## What you are asked to do:
Go through the material underneath and show every line where the string "moved" occurs.

## Data:
=======

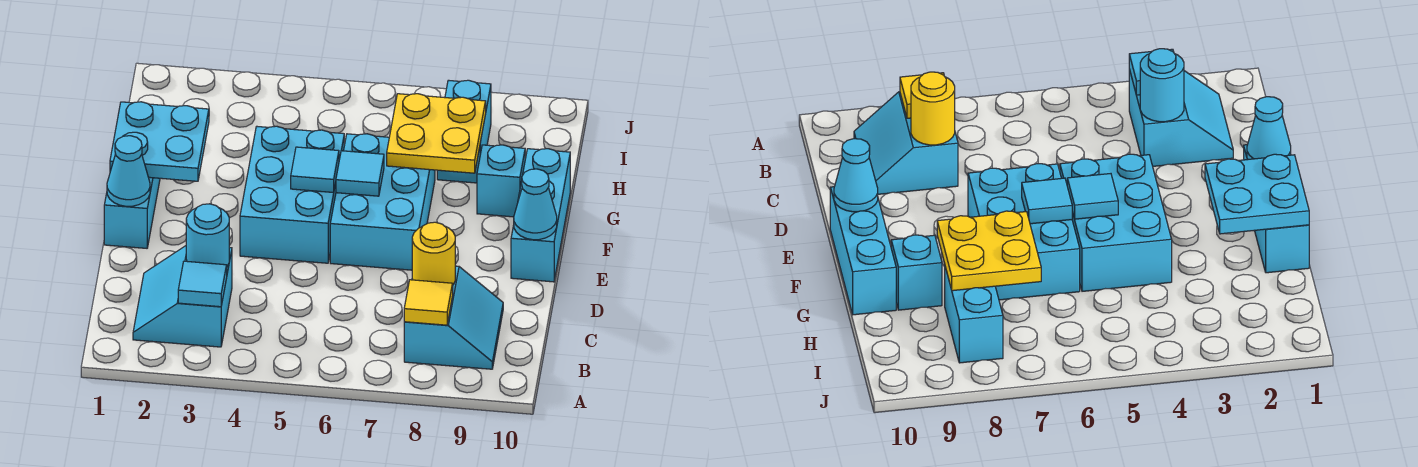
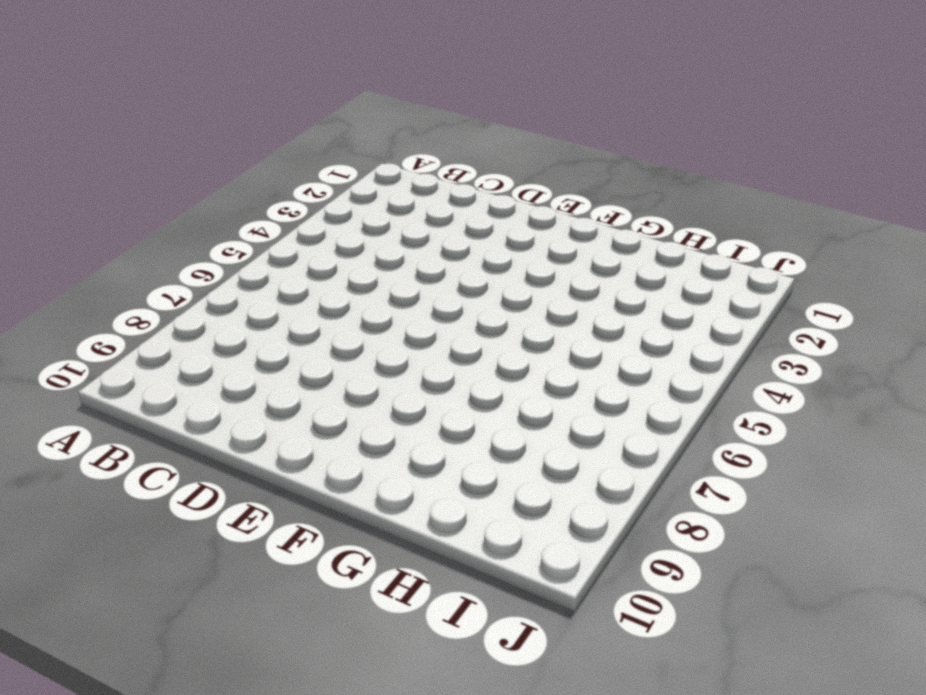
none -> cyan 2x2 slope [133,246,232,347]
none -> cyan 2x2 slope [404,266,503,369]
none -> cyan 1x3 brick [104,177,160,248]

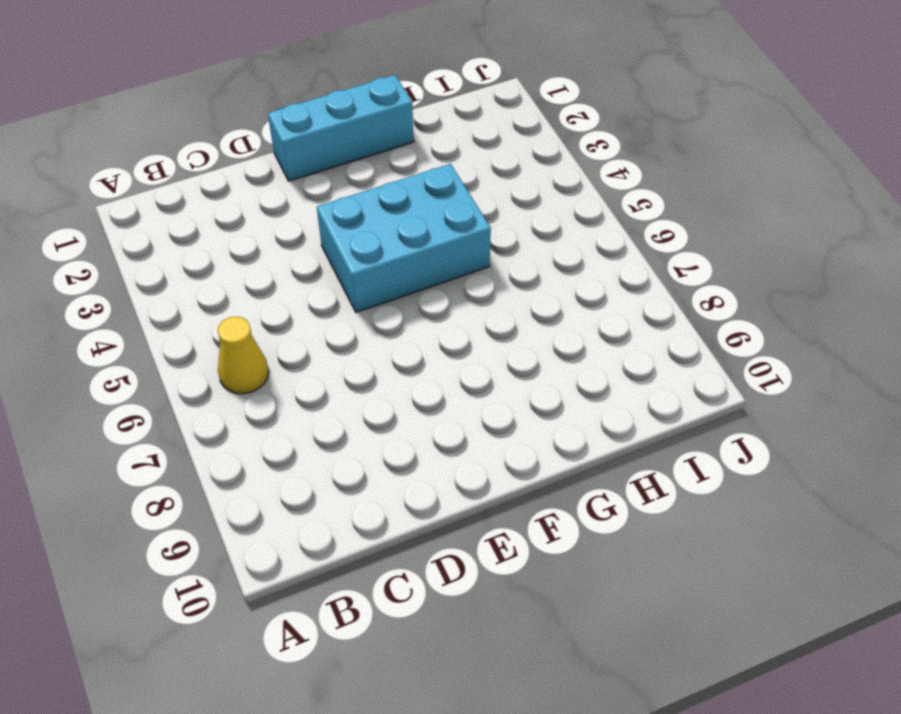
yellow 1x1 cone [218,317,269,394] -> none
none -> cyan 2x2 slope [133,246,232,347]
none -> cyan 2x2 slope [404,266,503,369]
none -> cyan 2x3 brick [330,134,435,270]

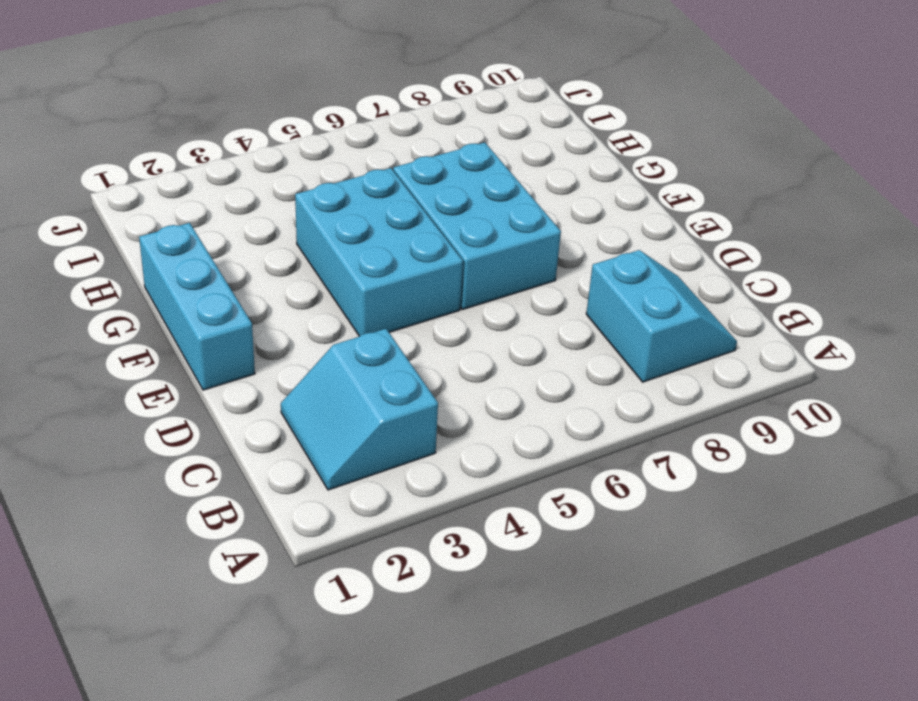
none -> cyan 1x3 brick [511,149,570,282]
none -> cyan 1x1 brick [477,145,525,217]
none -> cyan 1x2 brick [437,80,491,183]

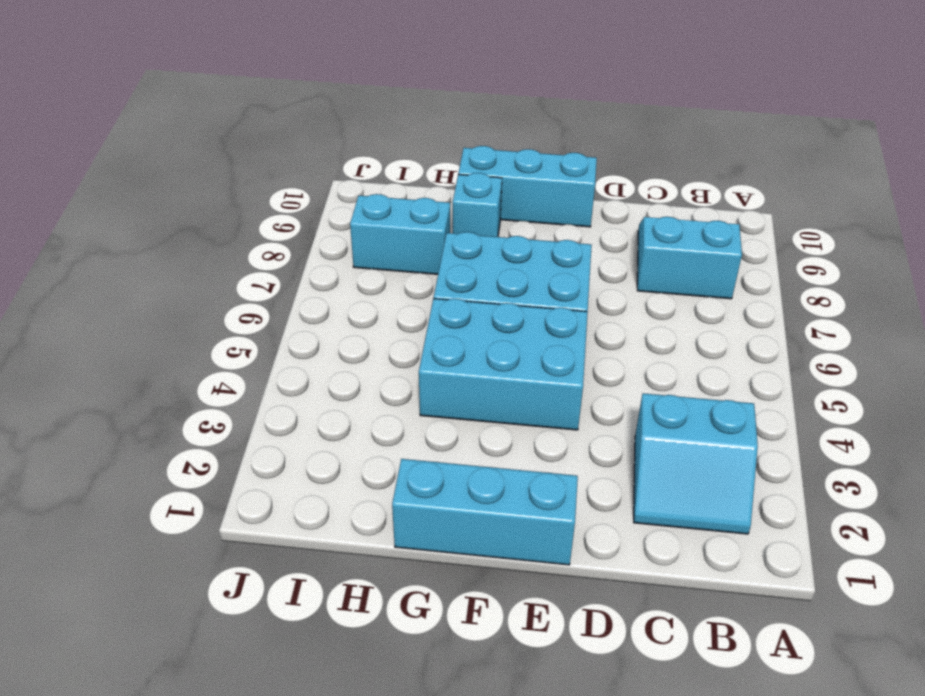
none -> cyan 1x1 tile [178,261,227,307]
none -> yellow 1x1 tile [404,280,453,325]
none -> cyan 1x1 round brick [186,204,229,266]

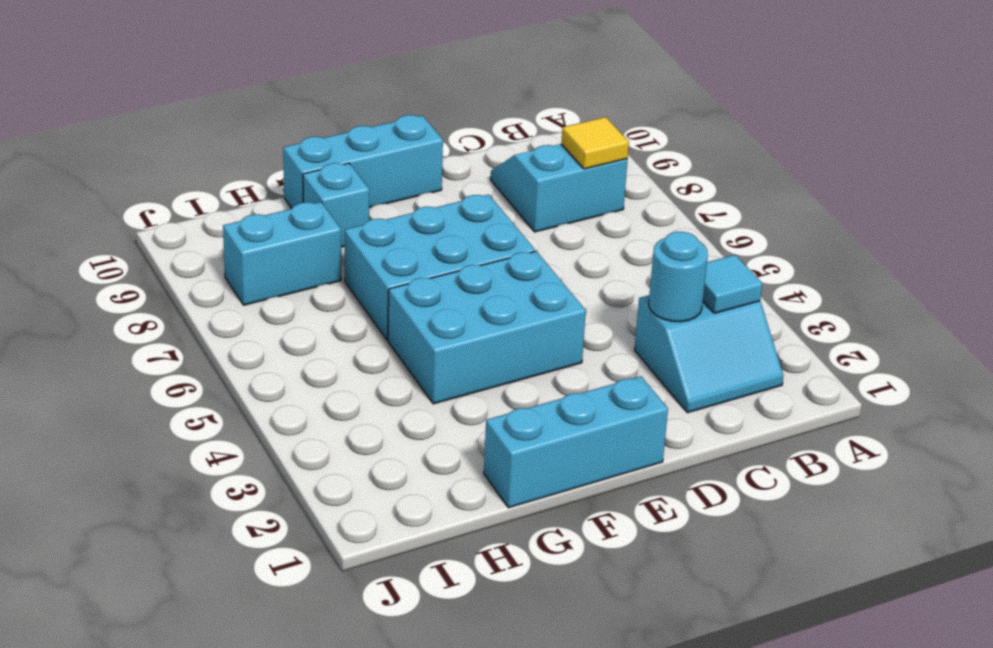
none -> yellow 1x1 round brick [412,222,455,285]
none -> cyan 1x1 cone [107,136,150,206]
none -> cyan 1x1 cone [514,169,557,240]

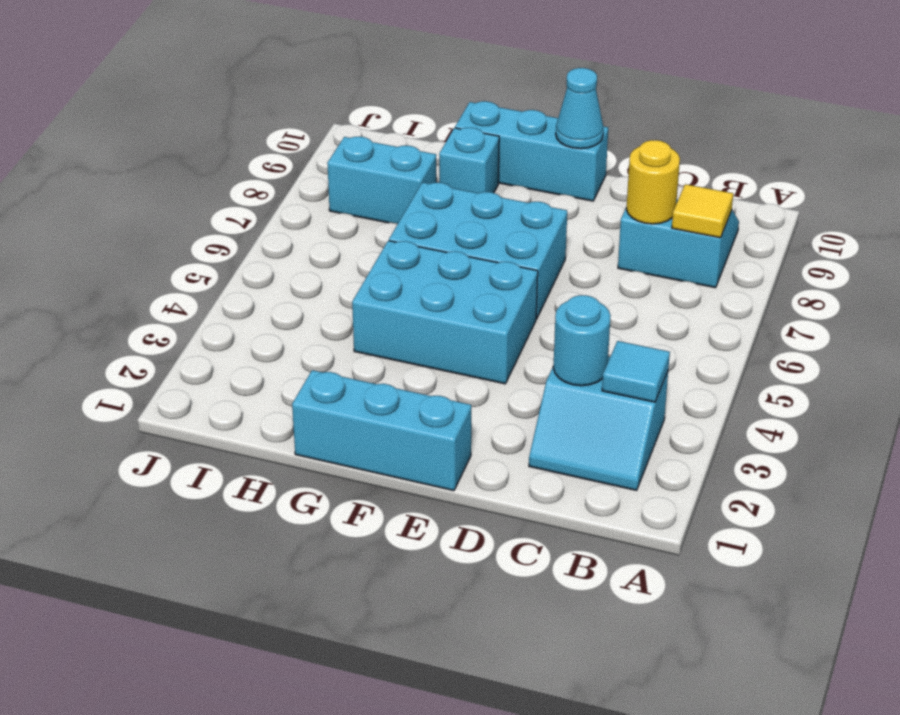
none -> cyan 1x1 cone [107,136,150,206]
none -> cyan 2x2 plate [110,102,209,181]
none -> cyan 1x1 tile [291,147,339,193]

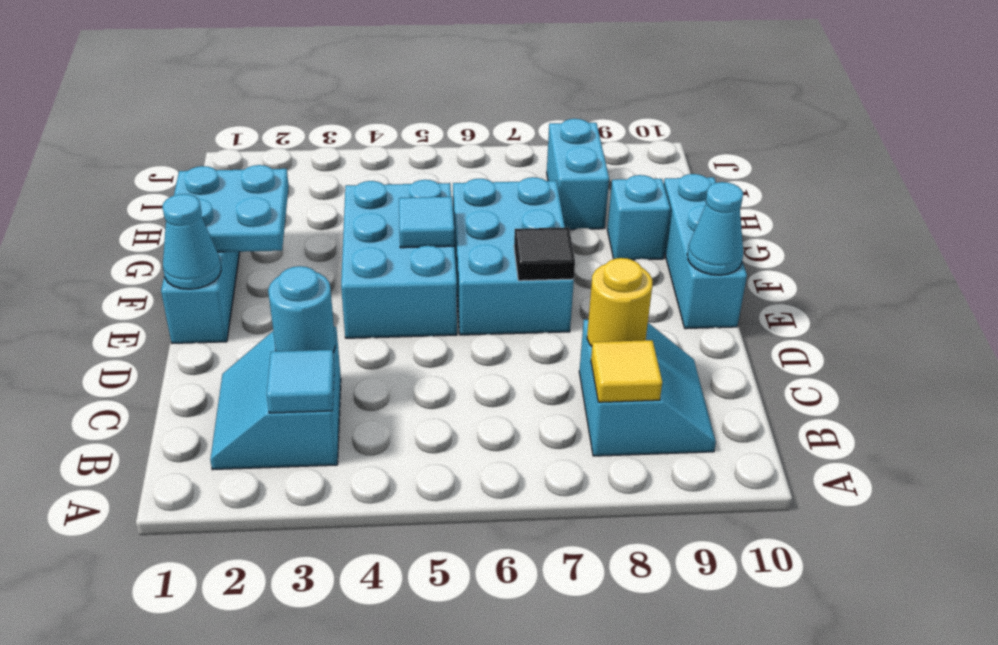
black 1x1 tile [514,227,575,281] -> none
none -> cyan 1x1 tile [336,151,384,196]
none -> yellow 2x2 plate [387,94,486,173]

=======

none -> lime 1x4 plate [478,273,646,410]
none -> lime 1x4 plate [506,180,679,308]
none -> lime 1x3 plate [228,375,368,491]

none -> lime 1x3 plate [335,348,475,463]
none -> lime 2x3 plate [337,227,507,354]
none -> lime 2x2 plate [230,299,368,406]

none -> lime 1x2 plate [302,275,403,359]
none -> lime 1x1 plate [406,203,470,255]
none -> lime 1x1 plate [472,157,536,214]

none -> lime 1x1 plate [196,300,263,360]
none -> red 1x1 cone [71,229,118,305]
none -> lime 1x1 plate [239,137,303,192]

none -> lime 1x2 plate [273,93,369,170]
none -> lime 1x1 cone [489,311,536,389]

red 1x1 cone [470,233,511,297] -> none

=======

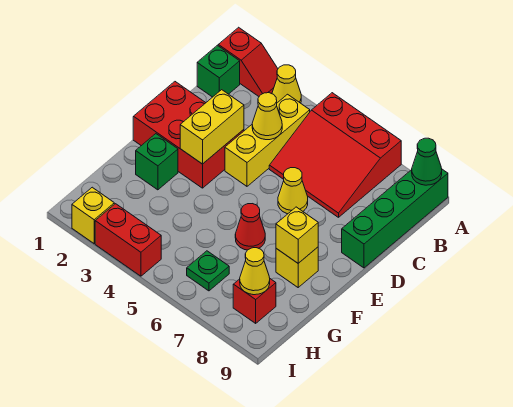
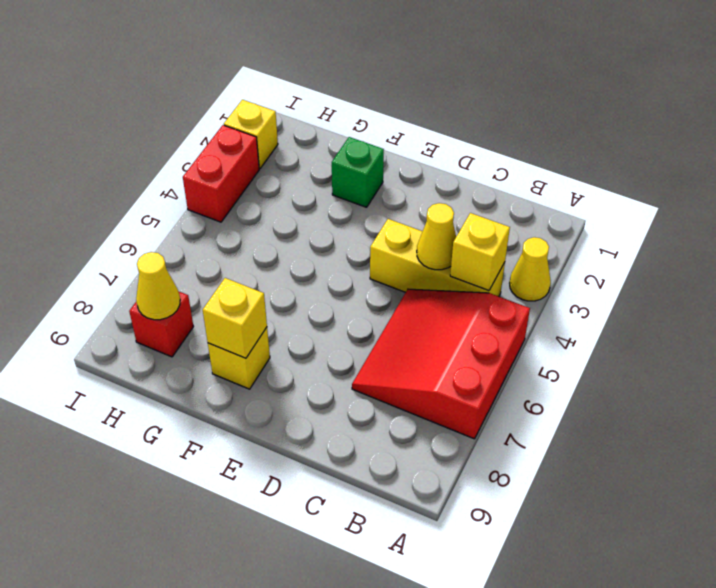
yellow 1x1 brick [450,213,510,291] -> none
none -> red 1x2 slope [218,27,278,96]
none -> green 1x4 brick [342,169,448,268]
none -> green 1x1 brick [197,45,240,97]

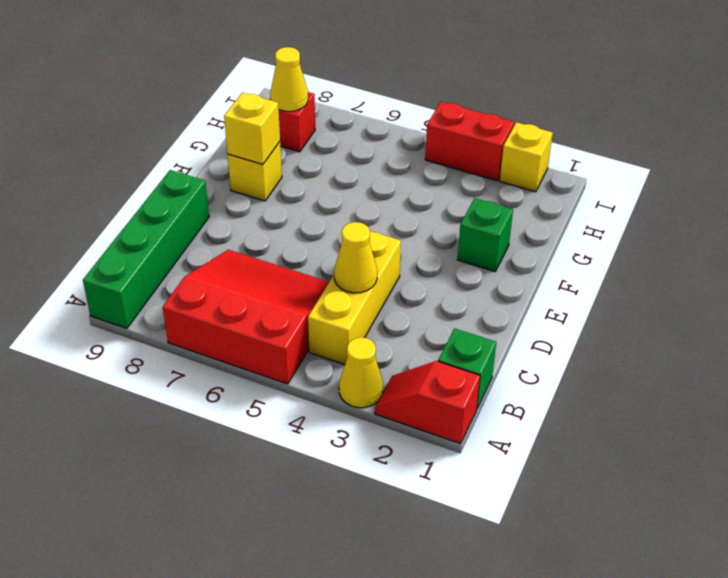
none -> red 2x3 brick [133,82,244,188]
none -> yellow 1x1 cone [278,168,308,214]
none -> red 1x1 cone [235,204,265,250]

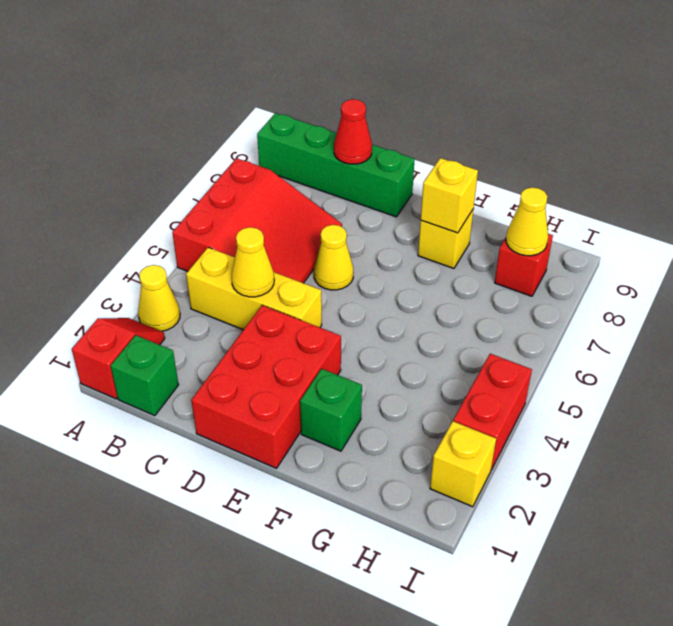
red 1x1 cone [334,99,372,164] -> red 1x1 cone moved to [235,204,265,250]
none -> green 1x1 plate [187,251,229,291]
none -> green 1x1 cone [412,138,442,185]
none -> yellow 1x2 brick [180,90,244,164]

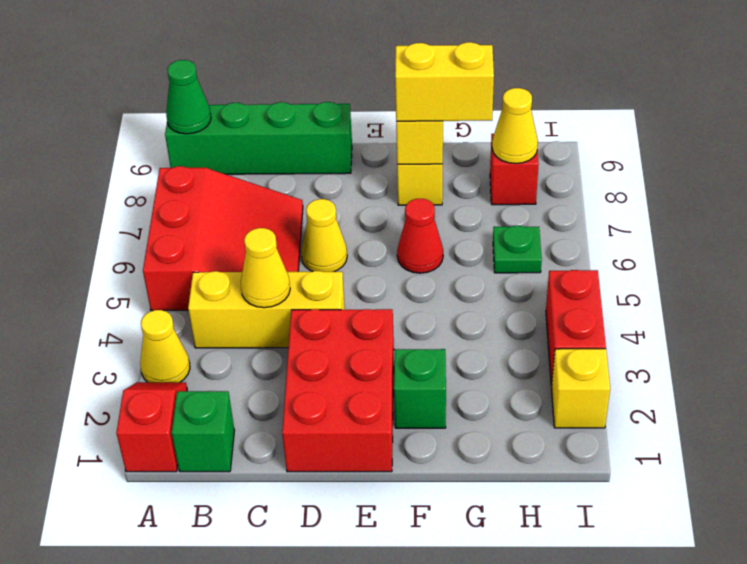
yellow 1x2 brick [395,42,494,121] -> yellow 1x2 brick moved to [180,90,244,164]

=======

## Response to this task:
red 1x1 cone [334,99,372,164] -> red 1x1 cone moved to [235,204,265,250]
yellow 1x2 brick [395,42,494,121] -> yellow 1x2 brick moved to [180,90,244,164]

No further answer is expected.